[Start of Attachment]

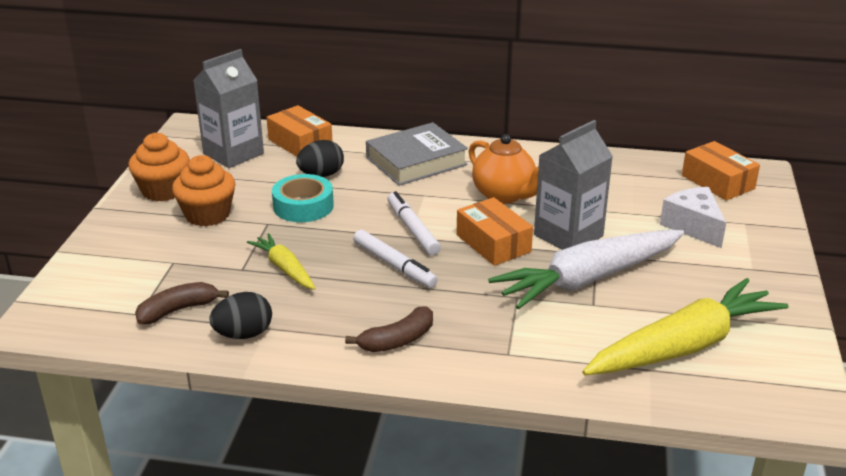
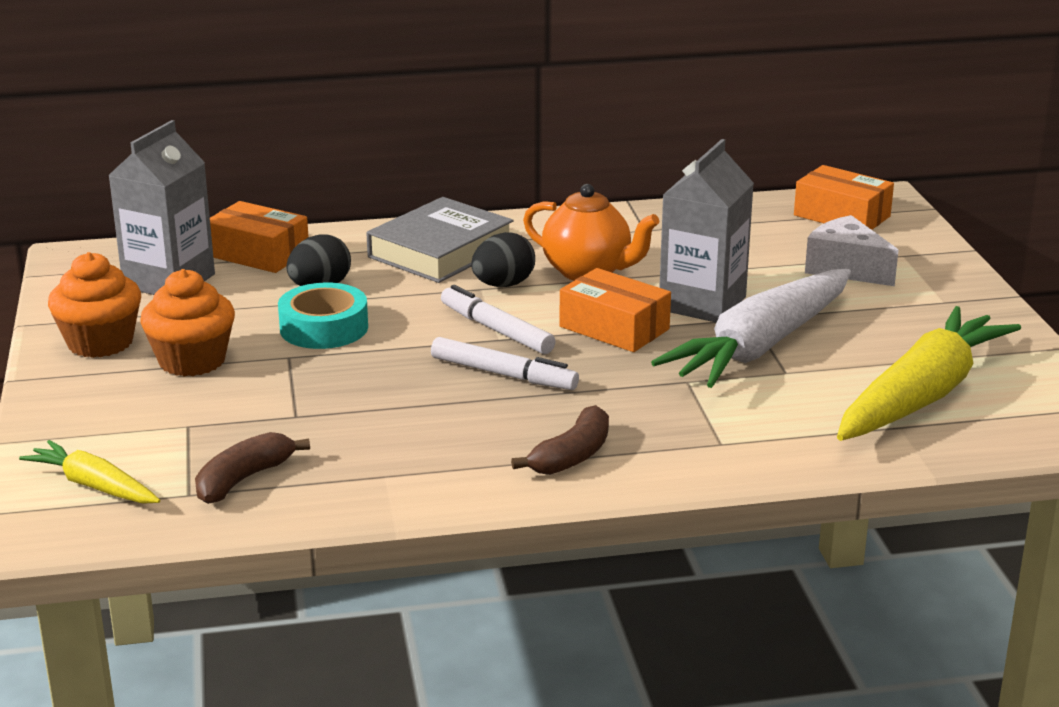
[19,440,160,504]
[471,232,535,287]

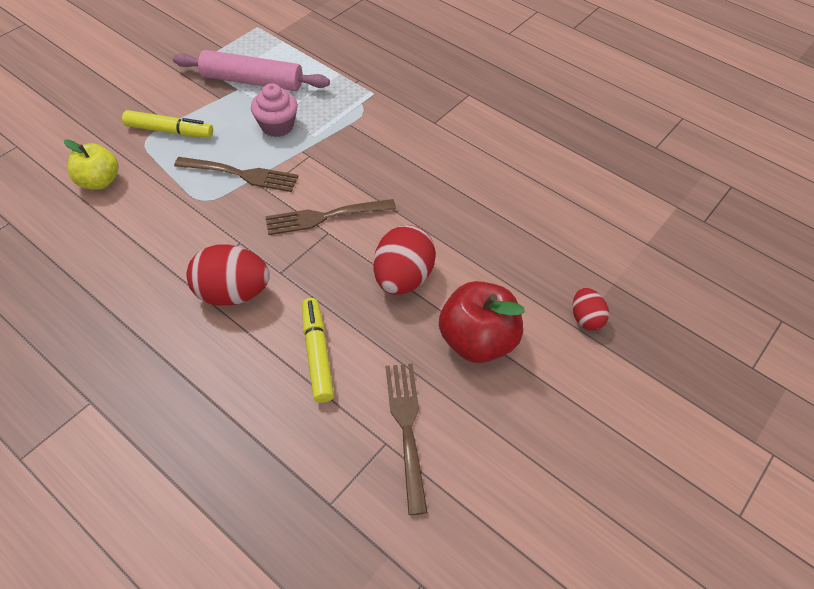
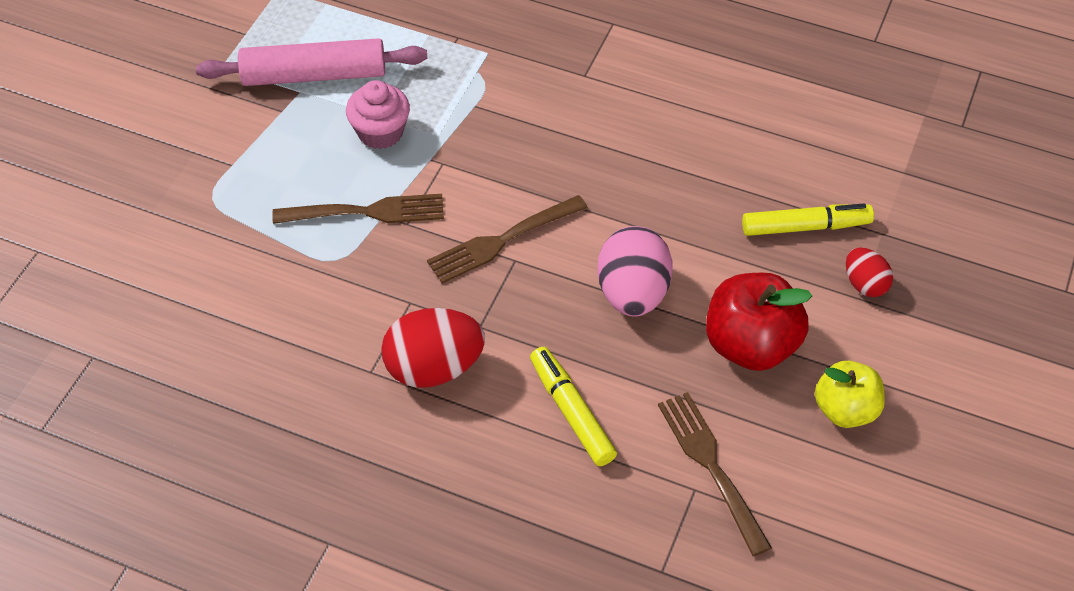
[597,226,673,317]
[742,204,874,236]
[815,361,885,428]

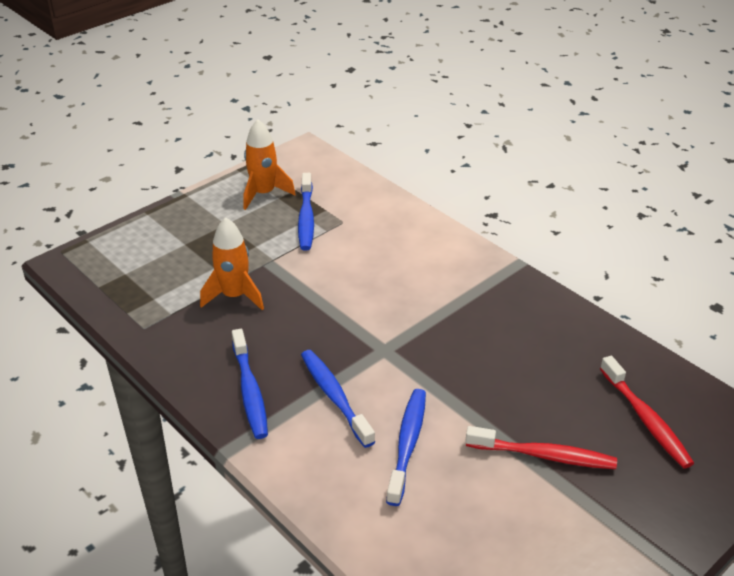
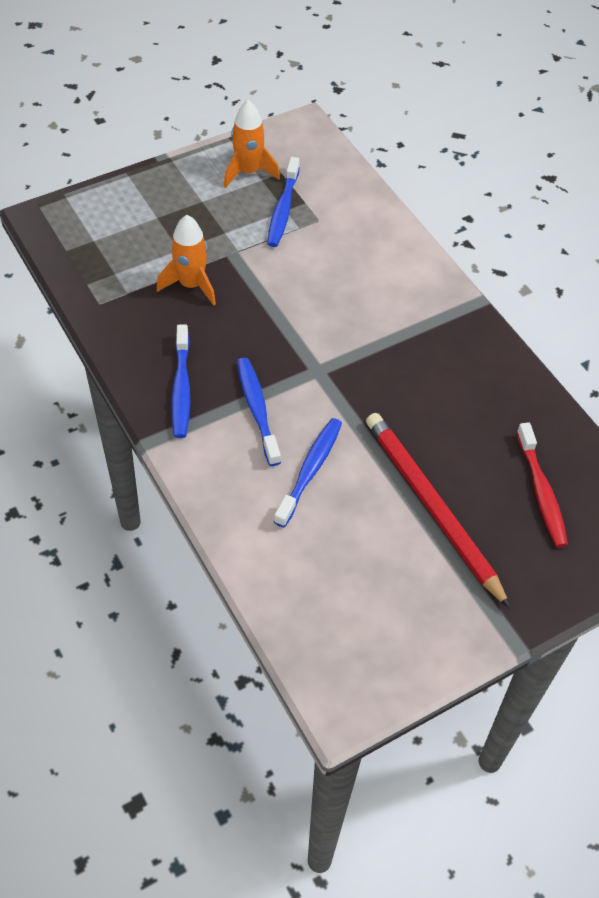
[366,413,510,608]

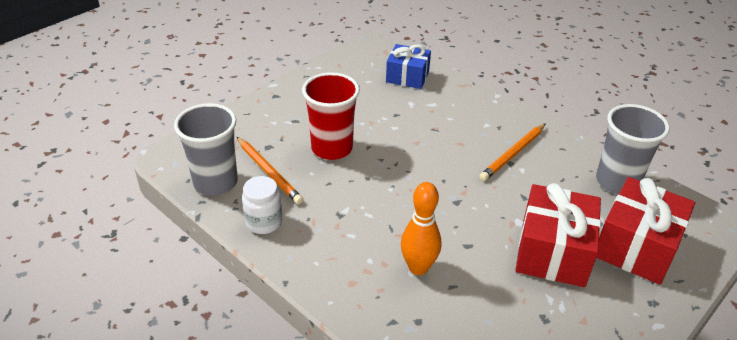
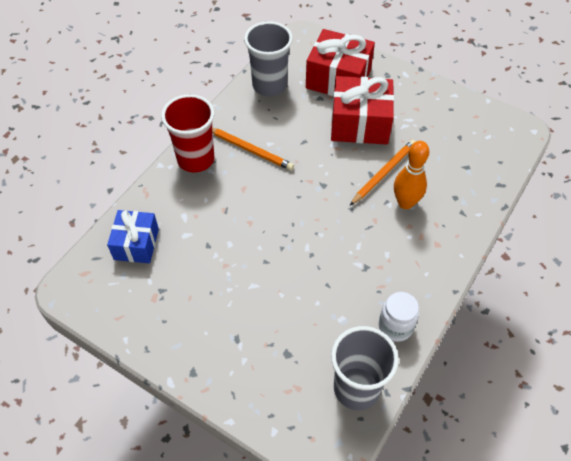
[161,94,214,172]
[350,140,416,205]

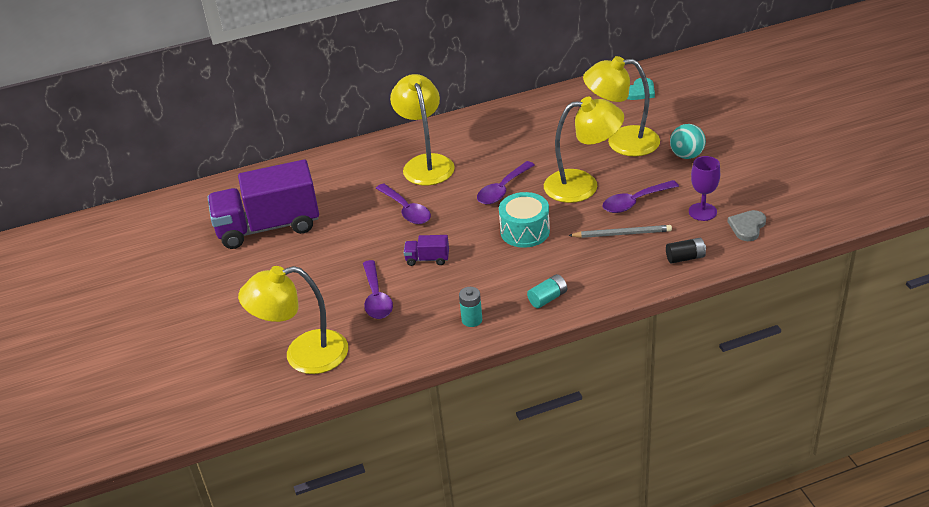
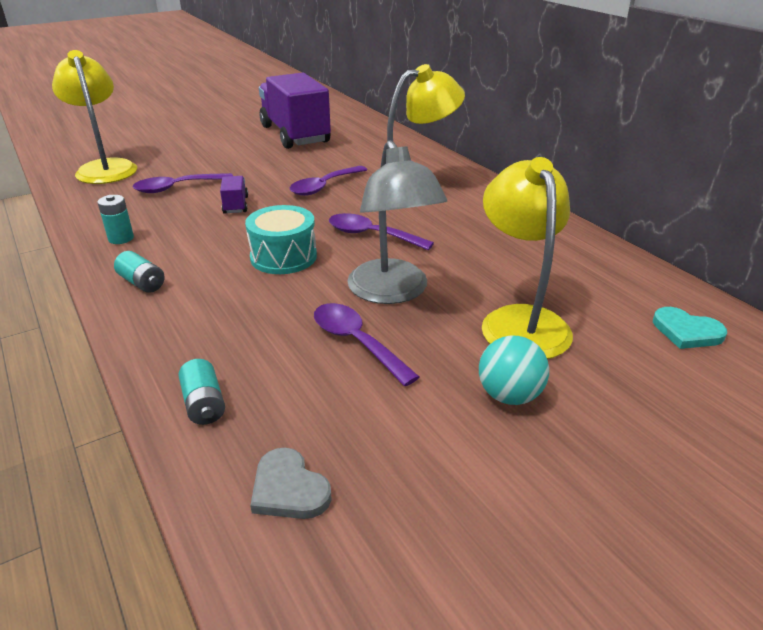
[178,359,225,425]
[250,448,332,519]
[347,140,447,304]
[568,225,672,238] (first image)
[689,156,720,221] (first image)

[End of Attachment]

### PROBLEM STATEMENT
Every line of the records above should be copied exactly, while the pictures are left behind.

### FINISHED TASK
[19,440,160,504]
[471,232,535,287]

[597,226,673,317]
[742,204,874,236]
[815,361,885,428]

[366,413,510,608]

[161,94,214,172]
[350,140,416,205]

[178,359,225,425]
[250,448,332,519]
[347,140,447,304]
[568,225,672,238] (first image)
[689,156,720,221] (first image)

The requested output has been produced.